- [Exercise objective] Some of the lines below need repeating. Reproduce exactly those between the lines holding "white dice: 7 -> 8" and "grey notebook: 5 -> 2", inclusive.

=== Section Start ===

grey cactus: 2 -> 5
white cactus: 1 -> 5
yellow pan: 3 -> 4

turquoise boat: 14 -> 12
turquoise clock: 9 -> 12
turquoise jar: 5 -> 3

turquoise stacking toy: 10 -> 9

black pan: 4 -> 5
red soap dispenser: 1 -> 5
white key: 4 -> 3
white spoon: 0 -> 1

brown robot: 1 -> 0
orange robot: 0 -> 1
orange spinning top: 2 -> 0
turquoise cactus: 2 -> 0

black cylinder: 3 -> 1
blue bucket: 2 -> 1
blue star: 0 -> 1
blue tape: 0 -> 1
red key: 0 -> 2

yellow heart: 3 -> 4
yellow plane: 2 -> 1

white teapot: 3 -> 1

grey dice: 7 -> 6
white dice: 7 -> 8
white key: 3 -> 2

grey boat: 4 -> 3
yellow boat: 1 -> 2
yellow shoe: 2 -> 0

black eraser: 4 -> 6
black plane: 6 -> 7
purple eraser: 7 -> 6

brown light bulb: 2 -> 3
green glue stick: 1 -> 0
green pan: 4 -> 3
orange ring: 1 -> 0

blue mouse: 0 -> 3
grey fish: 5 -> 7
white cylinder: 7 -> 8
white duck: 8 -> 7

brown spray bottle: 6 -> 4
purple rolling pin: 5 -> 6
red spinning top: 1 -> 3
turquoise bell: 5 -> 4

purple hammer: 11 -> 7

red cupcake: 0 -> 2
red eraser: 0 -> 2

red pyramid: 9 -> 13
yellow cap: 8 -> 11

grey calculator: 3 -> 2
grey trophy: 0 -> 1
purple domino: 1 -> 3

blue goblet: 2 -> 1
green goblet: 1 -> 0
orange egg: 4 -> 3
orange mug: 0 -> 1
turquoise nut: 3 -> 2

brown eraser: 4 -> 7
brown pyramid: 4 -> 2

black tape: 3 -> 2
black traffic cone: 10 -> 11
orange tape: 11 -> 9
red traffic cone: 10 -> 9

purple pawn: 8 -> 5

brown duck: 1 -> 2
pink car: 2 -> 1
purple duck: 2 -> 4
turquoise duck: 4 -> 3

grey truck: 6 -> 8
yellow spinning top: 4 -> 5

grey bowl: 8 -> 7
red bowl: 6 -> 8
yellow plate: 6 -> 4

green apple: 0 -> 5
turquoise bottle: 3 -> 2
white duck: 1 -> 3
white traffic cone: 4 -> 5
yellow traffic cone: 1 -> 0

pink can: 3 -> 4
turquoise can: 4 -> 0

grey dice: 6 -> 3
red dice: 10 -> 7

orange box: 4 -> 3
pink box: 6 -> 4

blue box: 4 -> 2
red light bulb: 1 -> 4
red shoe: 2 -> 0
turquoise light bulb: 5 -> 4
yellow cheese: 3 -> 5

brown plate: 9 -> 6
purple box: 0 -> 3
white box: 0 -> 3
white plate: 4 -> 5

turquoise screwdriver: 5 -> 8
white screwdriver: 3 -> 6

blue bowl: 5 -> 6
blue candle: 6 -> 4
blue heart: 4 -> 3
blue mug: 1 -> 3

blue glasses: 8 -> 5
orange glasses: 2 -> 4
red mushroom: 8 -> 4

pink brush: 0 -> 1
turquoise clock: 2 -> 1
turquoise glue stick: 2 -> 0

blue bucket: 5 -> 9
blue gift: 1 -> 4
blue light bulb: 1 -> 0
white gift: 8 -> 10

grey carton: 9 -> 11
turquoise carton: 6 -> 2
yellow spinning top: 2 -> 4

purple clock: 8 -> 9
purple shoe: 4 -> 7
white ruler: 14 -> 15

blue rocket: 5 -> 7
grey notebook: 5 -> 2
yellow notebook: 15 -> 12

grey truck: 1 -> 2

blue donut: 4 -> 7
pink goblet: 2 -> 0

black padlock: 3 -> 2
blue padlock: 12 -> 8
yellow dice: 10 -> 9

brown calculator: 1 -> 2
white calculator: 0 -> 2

=== Section End ===

- [Worked solution]
white dice: 7 -> 8
white key: 3 -> 2

grey boat: 4 -> 3
yellow boat: 1 -> 2
yellow shoe: 2 -> 0

black eraser: 4 -> 6
black plane: 6 -> 7
purple eraser: 7 -> 6

brown light bulb: 2 -> 3
green glue stick: 1 -> 0
green pan: 4 -> 3
orange ring: 1 -> 0

blue mouse: 0 -> 3
grey fish: 5 -> 7
white cylinder: 7 -> 8
white duck: 8 -> 7

brown spray bottle: 6 -> 4
purple rolling pin: 5 -> 6
red spinning top: 1 -> 3
turquoise bell: 5 -> 4

purple hammer: 11 -> 7

red cupcake: 0 -> 2
red eraser: 0 -> 2

red pyramid: 9 -> 13
yellow cap: 8 -> 11

grey calculator: 3 -> 2
grey trophy: 0 -> 1
purple domino: 1 -> 3

blue goblet: 2 -> 1
green goblet: 1 -> 0
orange egg: 4 -> 3
orange mug: 0 -> 1
turquoise nut: 3 -> 2

brown eraser: 4 -> 7
brown pyramid: 4 -> 2

black tape: 3 -> 2
black traffic cone: 10 -> 11
orange tape: 11 -> 9
red traffic cone: 10 -> 9

purple pawn: 8 -> 5

brown duck: 1 -> 2
pink car: 2 -> 1
purple duck: 2 -> 4
turquoise duck: 4 -> 3

grey truck: 6 -> 8
yellow spinning top: 4 -> 5

grey bowl: 8 -> 7
red bowl: 6 -> 8
yellow plate: 6 -> 4

green apple: 0 -> 5
turquoise bottle: 3 -> 2
white duck: 1 -> 3
white traffic cone: 4 -> 5
yellow traffic cone: 1 -> 0

pink can: 3 -> 4
turquoise can: 4 -> 0

grey dice: 6 -> 3
red dice: 10 -> 7

orange box: 4 -> 3
pink box: 6 -> 4

blue box: 4 -> 2
red light bulb: 1 -> 4
red shoe: 2 -> 0
turquoise light bulb: 5 -> 4
yellow cheese: 3 -> 5

brown plate: 9 -> 6
purple box: 0 -> 3
white box: 0 -> 3
white plate: 4 -> 5

turquoise screwdriver: 5 -> 8
white screwdriver: 3 -> 6

blue bowl: 5 -> 6
blue candle: 6 -> 4
blue heart: 4 -> 3
blue mug: 1 -> 3

blue glasses: 8 -> 5
orange glasses: 2 -> 4
red mushroom: 8 -> 4

pink brush: 0 -> 1
turquoise clock: 2 -> 1
turquoise glue stick: 2 -> 0

blue bucket: 5 -> 9
blue gift: 1 -> 4
blue light bulb: 1 -> 0
white gift: 8 -> 10

grey carton: 9 -> 11
turquoise carton: 6 -> 2
yellow spinning top: 2 -> 4

purple clock: 8 -> 9
purple shoe: 4 -> 7
white ruler: 14 -> 15

blue rocket: 5 -> 7
grey notebook: 5 -> 2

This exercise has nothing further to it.